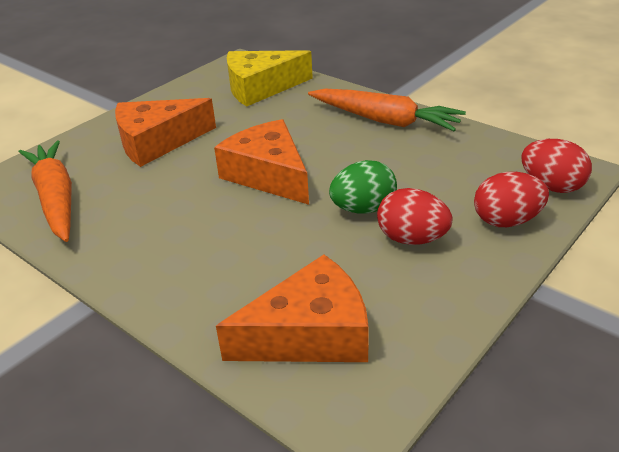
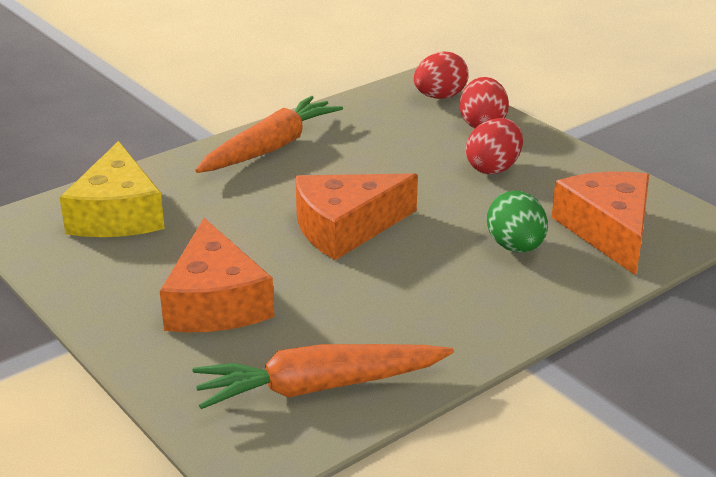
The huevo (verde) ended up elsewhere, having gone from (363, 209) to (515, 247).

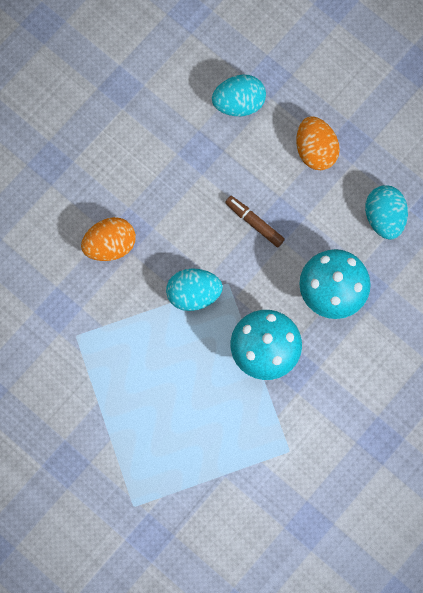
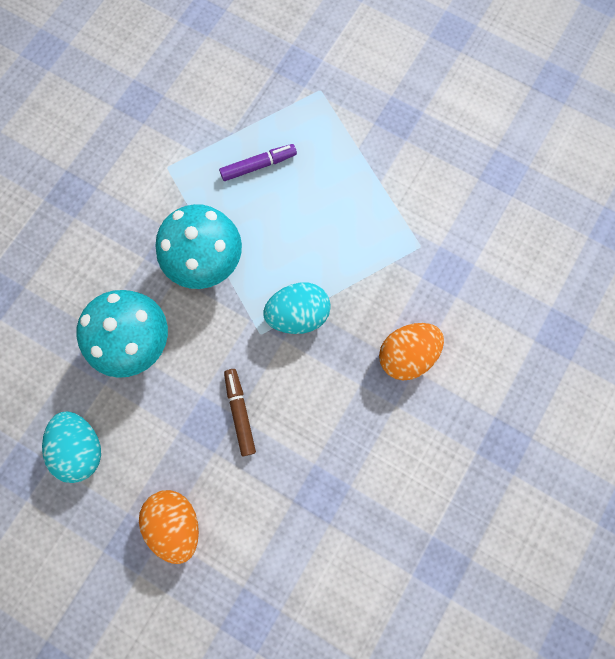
The second view lost the huevo (turquesa) at (239, 103).
The rotulador (marrón) at (254, 223) ended up facing another way, 135 degrees counterclockwise from before.
The second view gained the rotulador (morado) at (258, 165).

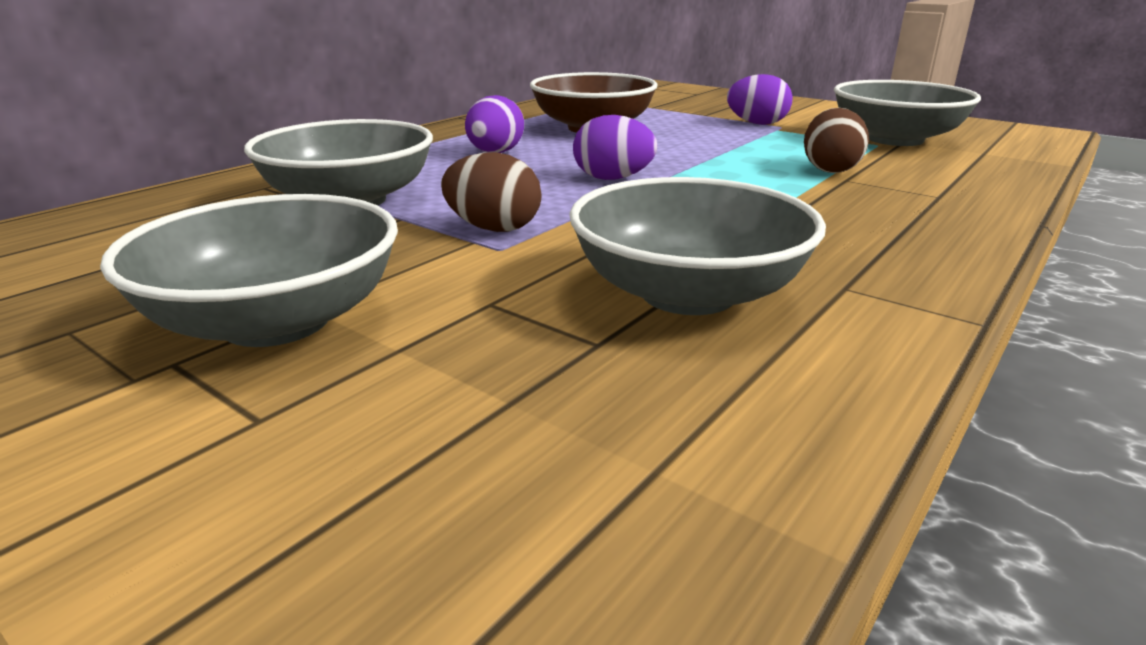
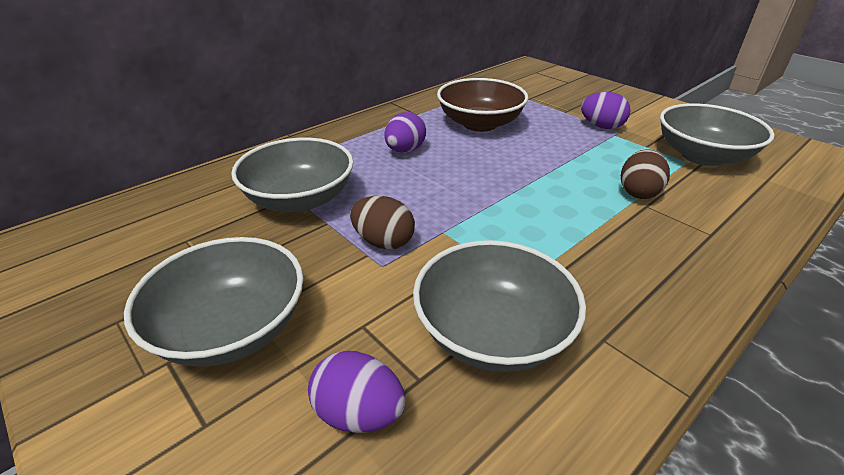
The huevo (morado) ended up elsewhere, having gone from (613, 179) to (359, 413).

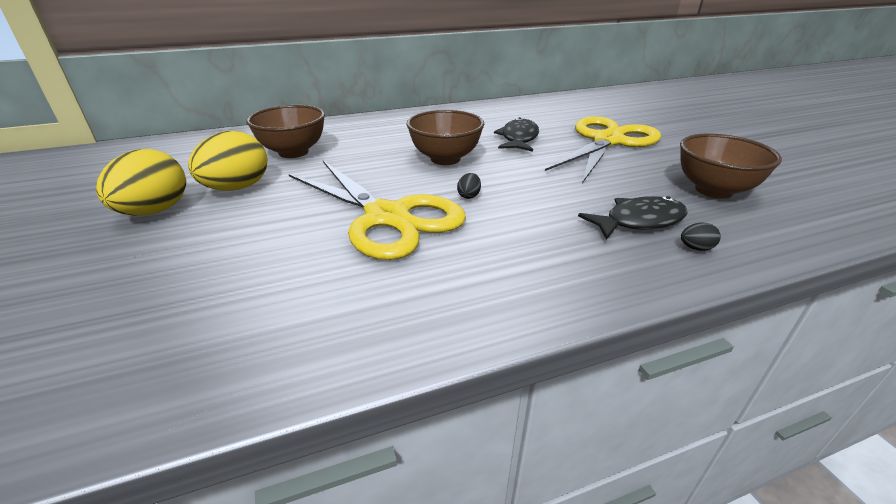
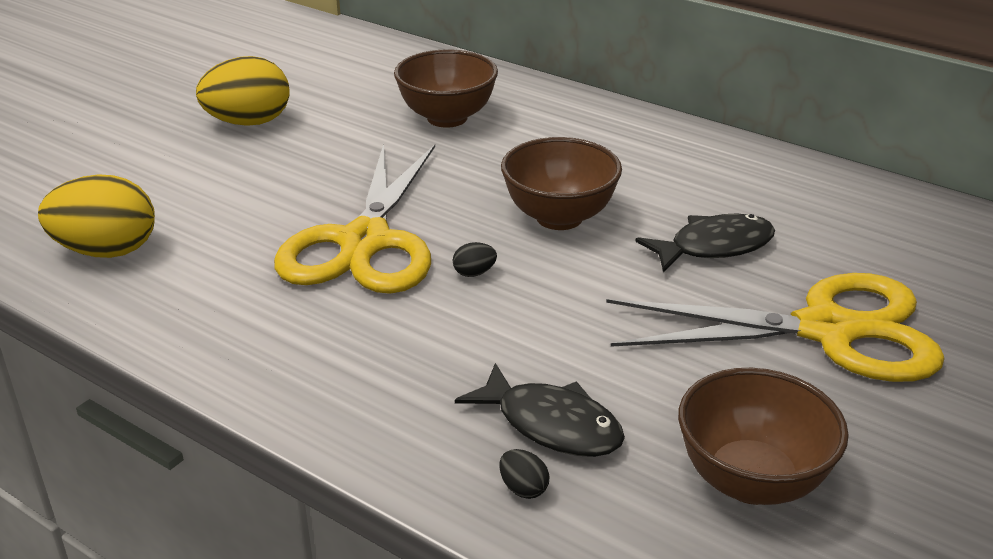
The huevo (amarillo) ended up elsewhere, having gone from (237, 188) to (106, 251).

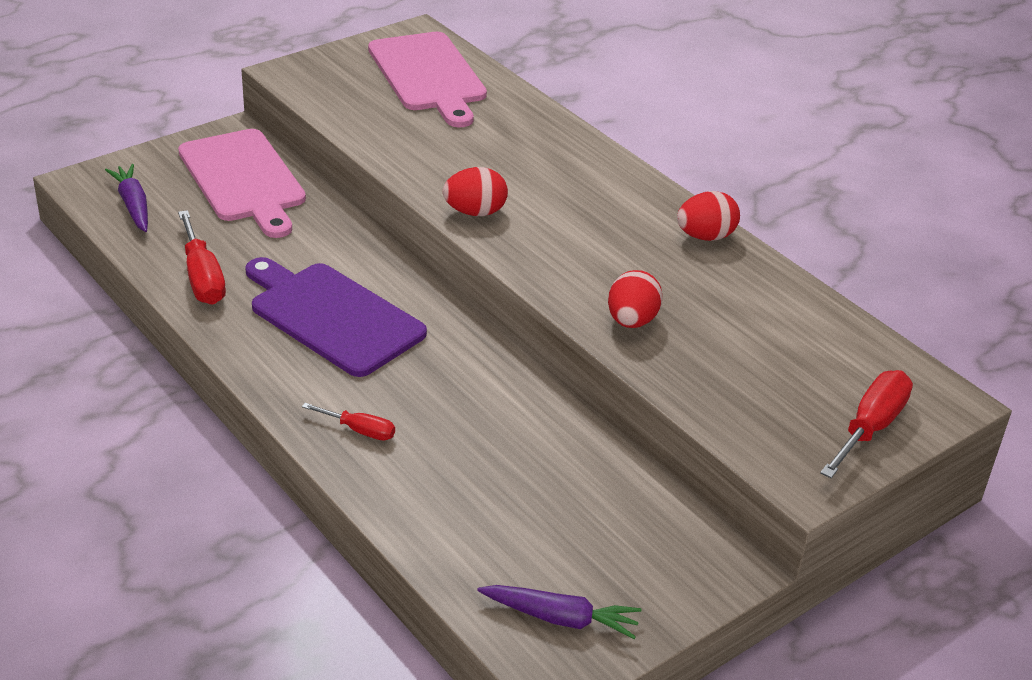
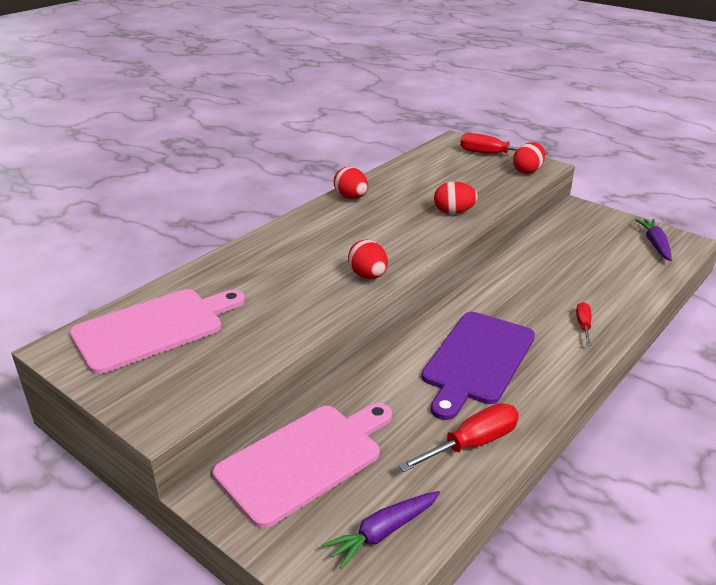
The second view gained the huevo (rojo) at (527, 171).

◆ **THE PROBLEM**
If a line comes after the line with "The rotulador (marrón)", it stays out; print exactly every line from the start of the entries up to and including that line, but no pictures.

◆ **SOLUTION FOR THIS PROBLEM**
The huevo (verde) ended up elsewhere, having gone from (363, 209) to (515, 247).

The second view lost the huevo (turquesa) at (239, 103).
The rotulador (marrón) at (254, 223) ended up facing another way, 135 degrees counterclockwise from before.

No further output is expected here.